Retype everything in the listing from the line containing "Henri (1963, 388)" down through its final line, including both, and keep every line character for character.
>>
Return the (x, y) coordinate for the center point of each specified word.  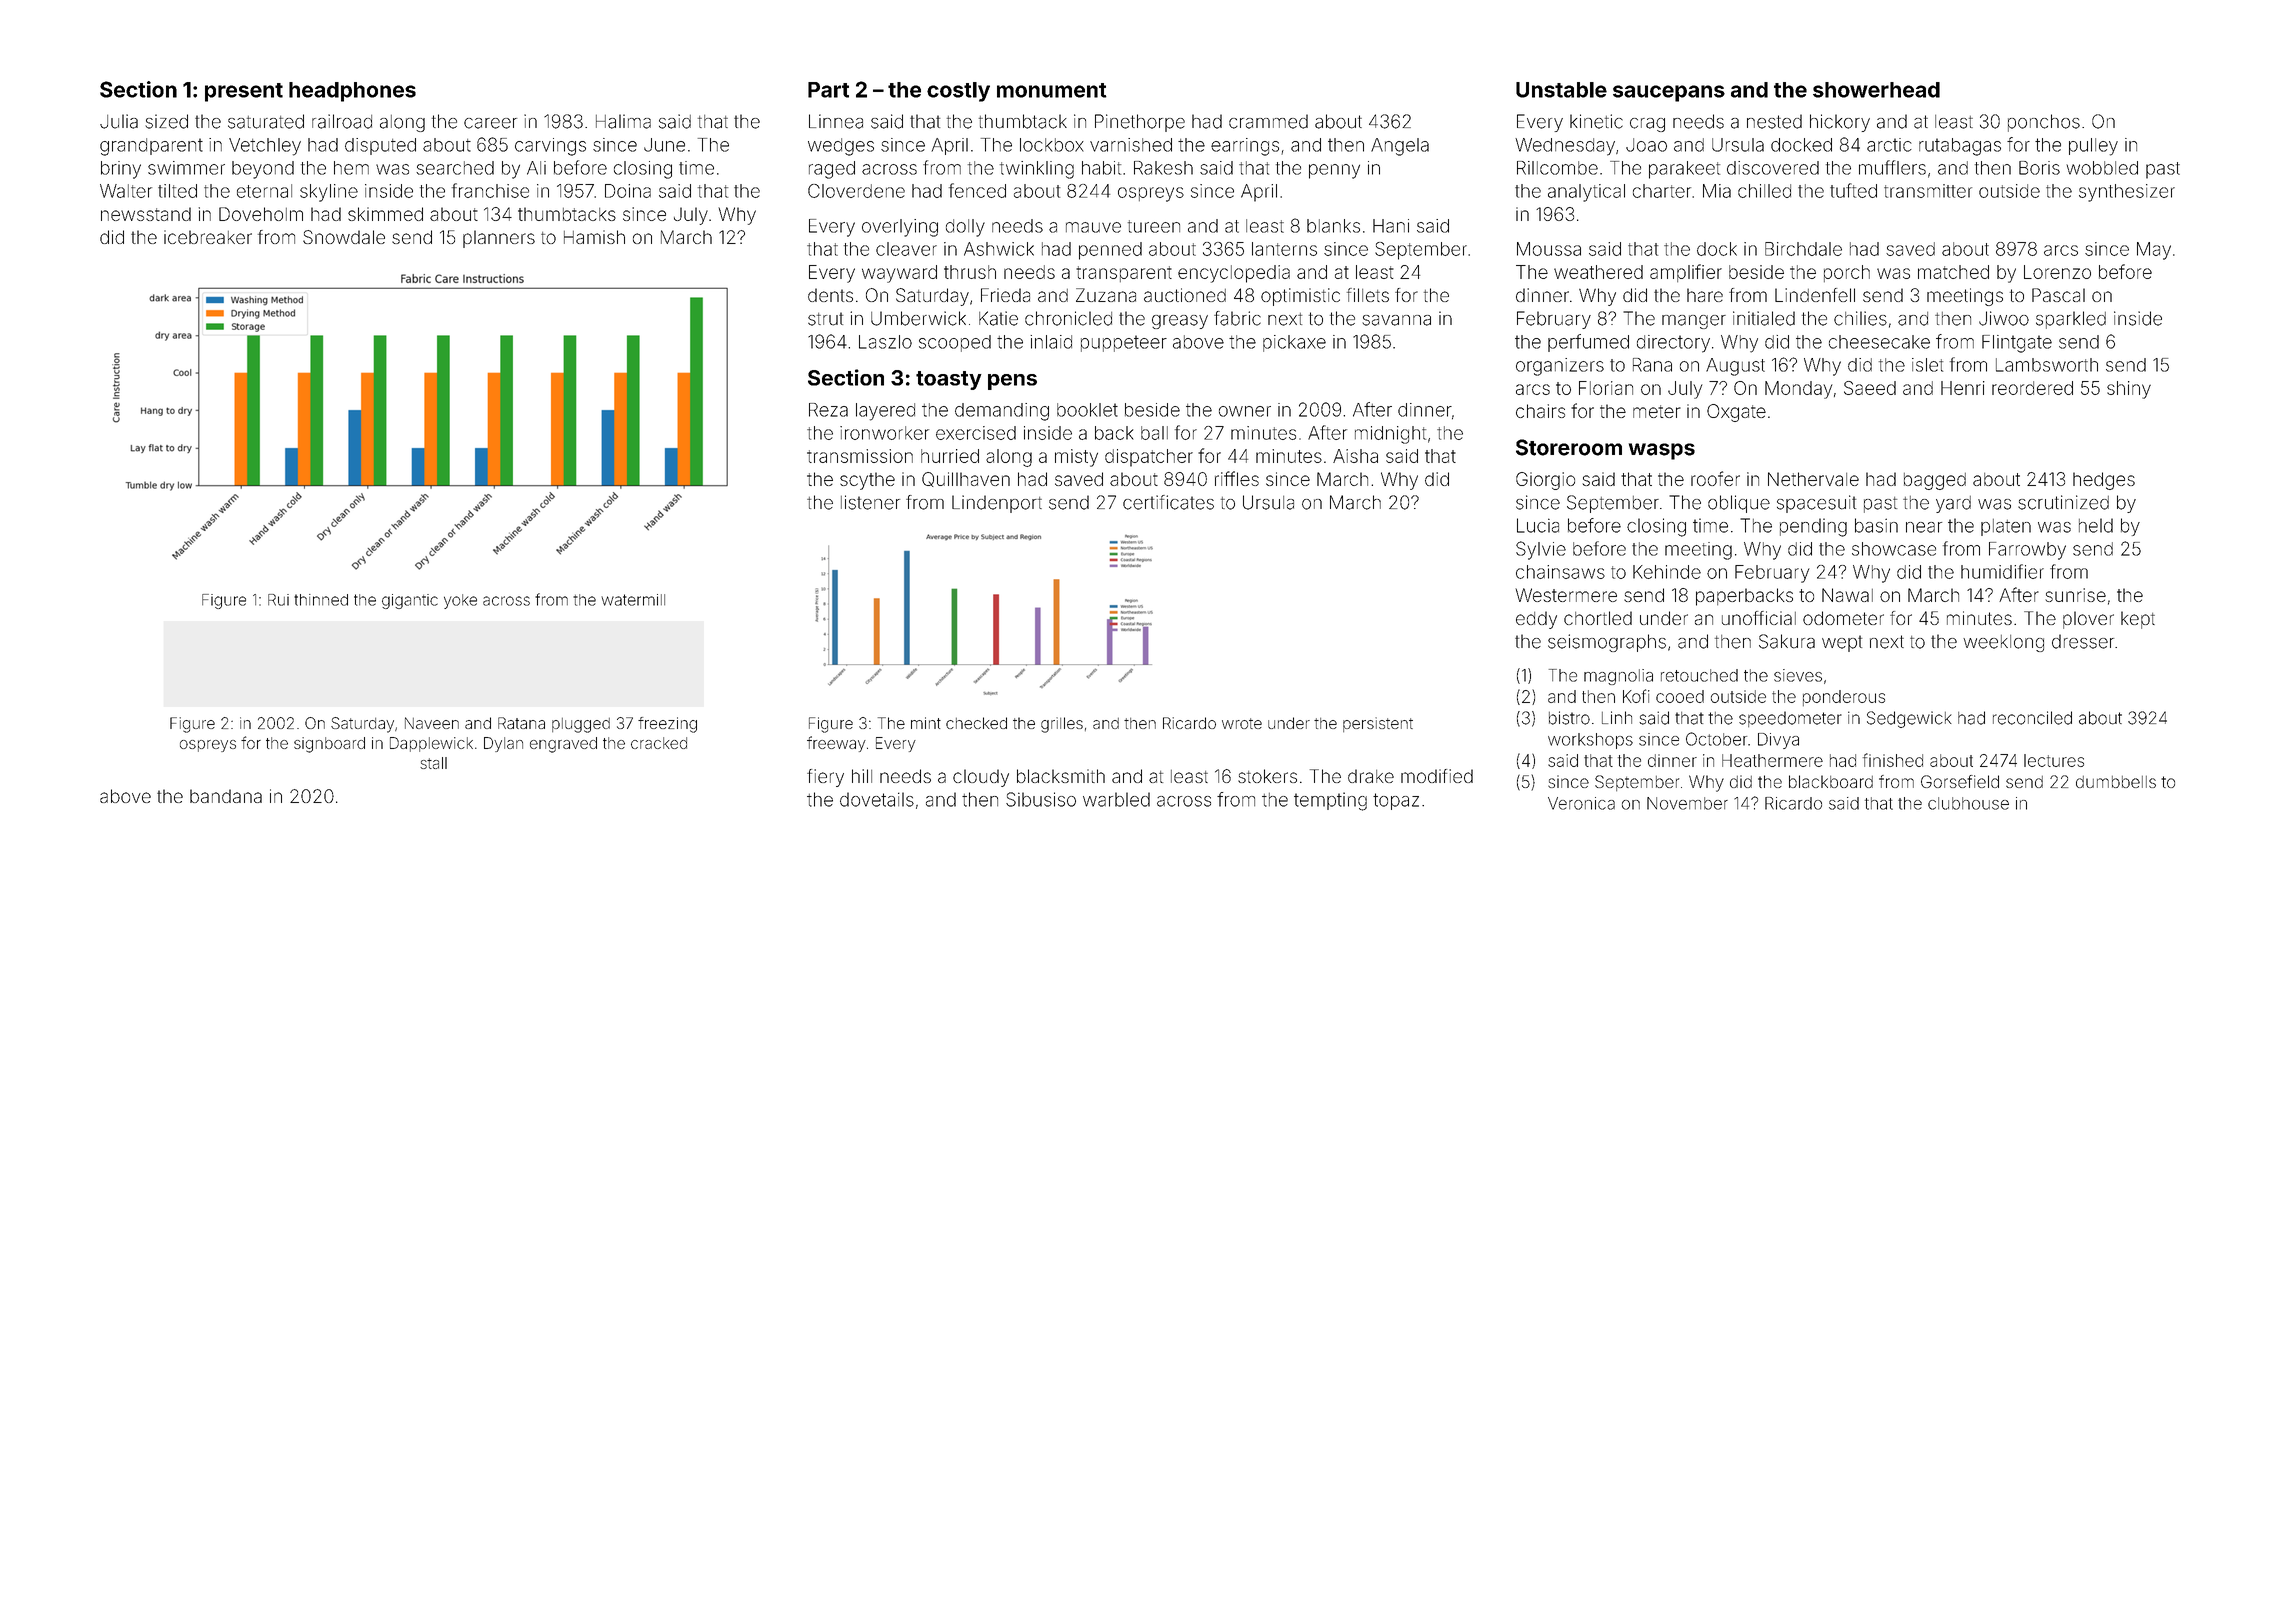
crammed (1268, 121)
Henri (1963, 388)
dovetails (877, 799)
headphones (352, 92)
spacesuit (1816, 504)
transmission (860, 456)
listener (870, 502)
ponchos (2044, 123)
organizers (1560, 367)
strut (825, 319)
<<
> [In response]:
Henri (1963, 388)
dovetails (877, 799)
headphones (352, 92)
spacesuit (1816, 504)
transmission (860, 456)
listener (870, 502)
ponchos (2044, 123)
organizers (1560, 367)
strut (825, 319)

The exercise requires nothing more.